§ EXTRACTED INFORMATION:

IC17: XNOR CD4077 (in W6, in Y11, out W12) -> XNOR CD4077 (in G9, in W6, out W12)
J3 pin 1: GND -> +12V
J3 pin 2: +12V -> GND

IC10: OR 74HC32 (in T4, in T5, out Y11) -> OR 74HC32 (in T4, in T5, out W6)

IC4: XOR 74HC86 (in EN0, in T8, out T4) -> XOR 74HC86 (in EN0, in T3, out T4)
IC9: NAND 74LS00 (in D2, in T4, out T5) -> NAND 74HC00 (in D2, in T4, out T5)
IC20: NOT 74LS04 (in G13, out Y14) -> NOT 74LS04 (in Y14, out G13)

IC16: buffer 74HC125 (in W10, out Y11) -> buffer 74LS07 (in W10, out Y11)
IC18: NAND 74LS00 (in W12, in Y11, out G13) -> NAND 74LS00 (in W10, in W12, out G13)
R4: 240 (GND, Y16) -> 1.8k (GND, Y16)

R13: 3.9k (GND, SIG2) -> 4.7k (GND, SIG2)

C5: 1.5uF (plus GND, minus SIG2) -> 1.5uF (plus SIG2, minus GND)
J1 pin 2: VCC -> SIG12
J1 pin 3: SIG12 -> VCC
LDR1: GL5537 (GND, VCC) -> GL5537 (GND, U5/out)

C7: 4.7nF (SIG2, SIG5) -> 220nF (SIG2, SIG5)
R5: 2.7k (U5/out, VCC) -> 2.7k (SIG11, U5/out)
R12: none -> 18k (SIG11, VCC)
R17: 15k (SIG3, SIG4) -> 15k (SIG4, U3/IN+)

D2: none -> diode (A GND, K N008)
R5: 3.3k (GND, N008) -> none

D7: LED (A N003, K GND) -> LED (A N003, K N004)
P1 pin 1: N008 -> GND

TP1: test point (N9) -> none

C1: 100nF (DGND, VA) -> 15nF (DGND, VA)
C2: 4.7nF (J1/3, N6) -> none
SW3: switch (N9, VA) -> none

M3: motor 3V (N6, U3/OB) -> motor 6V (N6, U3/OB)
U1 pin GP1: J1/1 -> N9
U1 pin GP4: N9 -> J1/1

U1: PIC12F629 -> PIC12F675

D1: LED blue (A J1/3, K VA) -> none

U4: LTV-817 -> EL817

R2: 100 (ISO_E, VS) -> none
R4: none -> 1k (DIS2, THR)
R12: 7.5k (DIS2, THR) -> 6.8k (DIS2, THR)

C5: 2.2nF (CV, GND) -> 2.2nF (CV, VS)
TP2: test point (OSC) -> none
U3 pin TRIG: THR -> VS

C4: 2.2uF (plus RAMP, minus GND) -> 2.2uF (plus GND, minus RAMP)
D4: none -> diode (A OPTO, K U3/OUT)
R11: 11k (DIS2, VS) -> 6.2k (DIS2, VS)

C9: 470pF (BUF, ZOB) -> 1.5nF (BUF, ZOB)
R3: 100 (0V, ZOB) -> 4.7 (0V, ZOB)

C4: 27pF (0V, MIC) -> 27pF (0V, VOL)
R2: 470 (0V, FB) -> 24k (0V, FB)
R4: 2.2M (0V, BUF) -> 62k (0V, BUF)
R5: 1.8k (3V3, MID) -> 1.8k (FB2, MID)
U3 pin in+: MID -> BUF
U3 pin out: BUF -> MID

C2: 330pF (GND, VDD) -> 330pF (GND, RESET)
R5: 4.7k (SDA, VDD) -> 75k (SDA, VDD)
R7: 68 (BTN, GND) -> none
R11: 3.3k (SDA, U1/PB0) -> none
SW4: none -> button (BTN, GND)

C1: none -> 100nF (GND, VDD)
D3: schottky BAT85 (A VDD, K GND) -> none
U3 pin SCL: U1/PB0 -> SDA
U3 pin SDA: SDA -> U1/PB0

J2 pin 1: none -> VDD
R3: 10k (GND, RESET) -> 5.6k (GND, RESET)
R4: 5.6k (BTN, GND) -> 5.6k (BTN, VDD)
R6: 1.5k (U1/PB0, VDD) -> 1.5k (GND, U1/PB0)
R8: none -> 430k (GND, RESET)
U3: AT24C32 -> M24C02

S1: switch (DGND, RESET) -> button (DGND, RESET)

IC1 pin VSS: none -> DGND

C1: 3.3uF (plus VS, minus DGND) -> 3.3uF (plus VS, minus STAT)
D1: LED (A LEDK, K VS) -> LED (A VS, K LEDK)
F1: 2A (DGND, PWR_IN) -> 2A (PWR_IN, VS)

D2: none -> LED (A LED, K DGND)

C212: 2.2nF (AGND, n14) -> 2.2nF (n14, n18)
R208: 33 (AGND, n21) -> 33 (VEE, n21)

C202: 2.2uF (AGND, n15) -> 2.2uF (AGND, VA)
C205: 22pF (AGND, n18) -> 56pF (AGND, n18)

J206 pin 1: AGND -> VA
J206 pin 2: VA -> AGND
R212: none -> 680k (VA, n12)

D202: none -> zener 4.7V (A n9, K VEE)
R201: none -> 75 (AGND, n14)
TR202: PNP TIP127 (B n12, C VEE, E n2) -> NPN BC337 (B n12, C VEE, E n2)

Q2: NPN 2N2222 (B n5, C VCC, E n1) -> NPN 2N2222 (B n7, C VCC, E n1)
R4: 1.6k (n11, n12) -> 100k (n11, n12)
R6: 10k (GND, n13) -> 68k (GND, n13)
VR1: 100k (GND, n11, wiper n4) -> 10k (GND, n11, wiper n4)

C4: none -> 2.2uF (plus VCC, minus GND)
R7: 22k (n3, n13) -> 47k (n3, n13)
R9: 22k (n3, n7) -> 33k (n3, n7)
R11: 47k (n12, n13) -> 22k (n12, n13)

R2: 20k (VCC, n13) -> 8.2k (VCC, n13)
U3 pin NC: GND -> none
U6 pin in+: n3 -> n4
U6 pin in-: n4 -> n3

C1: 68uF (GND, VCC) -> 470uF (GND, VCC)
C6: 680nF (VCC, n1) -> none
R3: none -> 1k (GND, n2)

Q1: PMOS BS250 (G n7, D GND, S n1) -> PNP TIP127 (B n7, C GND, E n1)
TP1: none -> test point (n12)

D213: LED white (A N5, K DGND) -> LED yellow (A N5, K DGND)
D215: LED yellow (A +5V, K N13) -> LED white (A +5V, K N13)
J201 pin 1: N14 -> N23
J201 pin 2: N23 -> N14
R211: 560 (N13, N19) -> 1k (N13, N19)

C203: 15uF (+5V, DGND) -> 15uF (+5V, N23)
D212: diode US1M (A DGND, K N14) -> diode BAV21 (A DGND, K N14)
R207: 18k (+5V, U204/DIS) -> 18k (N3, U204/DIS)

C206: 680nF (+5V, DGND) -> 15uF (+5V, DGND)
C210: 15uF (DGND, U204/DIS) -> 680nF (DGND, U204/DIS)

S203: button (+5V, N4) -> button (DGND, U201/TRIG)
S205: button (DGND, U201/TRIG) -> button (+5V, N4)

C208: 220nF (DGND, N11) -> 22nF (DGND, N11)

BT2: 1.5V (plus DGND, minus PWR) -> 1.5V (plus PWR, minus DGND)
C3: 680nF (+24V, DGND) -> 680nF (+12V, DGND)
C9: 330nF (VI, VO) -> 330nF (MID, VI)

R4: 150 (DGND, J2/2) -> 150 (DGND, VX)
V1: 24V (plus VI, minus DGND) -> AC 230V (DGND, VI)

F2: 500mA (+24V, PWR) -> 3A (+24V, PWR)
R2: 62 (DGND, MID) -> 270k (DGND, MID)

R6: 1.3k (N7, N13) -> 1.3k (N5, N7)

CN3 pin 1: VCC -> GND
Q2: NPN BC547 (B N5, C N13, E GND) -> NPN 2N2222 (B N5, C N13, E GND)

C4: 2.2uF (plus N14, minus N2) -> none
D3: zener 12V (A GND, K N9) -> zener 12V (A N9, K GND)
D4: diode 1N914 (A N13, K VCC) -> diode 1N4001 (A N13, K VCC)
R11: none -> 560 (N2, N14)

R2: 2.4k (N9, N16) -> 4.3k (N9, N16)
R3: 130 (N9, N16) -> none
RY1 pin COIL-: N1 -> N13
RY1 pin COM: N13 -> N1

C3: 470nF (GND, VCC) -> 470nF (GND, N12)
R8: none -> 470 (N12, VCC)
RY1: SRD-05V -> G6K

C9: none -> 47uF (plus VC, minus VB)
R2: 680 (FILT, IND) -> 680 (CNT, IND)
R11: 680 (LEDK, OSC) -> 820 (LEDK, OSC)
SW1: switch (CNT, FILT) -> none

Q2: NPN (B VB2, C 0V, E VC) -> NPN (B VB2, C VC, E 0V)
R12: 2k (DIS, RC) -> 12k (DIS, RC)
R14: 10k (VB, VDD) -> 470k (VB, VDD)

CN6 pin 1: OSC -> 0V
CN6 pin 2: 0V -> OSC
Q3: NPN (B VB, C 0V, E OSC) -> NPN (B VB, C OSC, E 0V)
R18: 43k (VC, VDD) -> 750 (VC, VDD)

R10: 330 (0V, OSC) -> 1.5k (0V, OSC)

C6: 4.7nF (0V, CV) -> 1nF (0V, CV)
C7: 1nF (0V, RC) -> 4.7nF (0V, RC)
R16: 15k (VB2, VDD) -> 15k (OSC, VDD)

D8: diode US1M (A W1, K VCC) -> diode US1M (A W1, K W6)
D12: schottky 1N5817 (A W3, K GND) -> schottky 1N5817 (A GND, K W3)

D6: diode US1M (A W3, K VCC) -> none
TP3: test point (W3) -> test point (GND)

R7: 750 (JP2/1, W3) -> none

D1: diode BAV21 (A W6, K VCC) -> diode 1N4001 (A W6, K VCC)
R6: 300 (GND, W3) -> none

§ WHAT IS BEING ASKED:
In the entries above, the lines between the one holding "R6: 1.5k (U1/PB0, VDD) -> 1.5k (GND, U1/PB0)" and the one holding "U6 pin in-: n4 -> n3", inclusive, are to be printed exactly as written, and those alone.

§ ANSWER FOR THIS EXERCISE:
R6: 1.5k (U1/PB0, VDD) -> 1.5k (GND, U1/PB0)
R8: none -> 430k (GND, RESET)
U3: AT24C32 -> M24C02

S1: switch (DGND, RESET) -> button (DGND, RESET)

IC1 pin VSS: none -> DGND

C1: 3.3uF (plus VS, minus DGND) -> 3.3uF (plus VS, minus STAT)
D1: LED (A LEDK, K VS) -> LED (A VS, K LEDK)
F1: 2A (DGND, PWR_IN) -> 2A (PWR_IN, VS)

D2: none -> LED (A LED, K DGND)

C212: 2.2nF (AGND, n14) -> 2.2nF (n14, n18)
R208: 33 (AGND, n21) -> 33 (VEE, n21)

C202: 2.2uF (AGND, n15) -> 2.2uF (AGND, VA)
C205: 22pF (AGND, n18) -> 56pF (AGND, n18)

J206 pin 1: AGND -> VA
J206 pin 2: VA -> AGND
R212: none -> 680k (VA, n12)

D202: none -> zener 4.7V (A n9, K VEE)
R201: none -> 75 (AGND, n14)
TR202: PNP TIP127 (B n12, C VEE, E n2) -> NPN BC337 (B n12, C VEE, E n2)

Q2: NPN 2N2222 (B n5, C VCC, E n1) -> NPN 2N2222 (B n7, C VCC, E n1)
R4: 1.6k (n11, n12) -> 100k (n11, n12)
R6: 10k (GND, n13) -> 68k (GND, n13)
VR1: 100k (GND, n11, wiper n4) -> 10k (GND, n11, wiper n4)

C4: none -> 2.2uF (plus VCC, minus GND)
R7: 22k (n3, n13) -> 47k (n3, n13)
R9: 22k (n3, n7) -> 33k (n3, n7)
R11: 47k (n12, n13) -> 22k (n12, n13)

R2: 20k (VCC, n13) -> 8.2k (VCC, n13)
U3 pin NC: GND -> none
U6 pin in+: n3 -> n4
U6 pin in-: n4 -> n3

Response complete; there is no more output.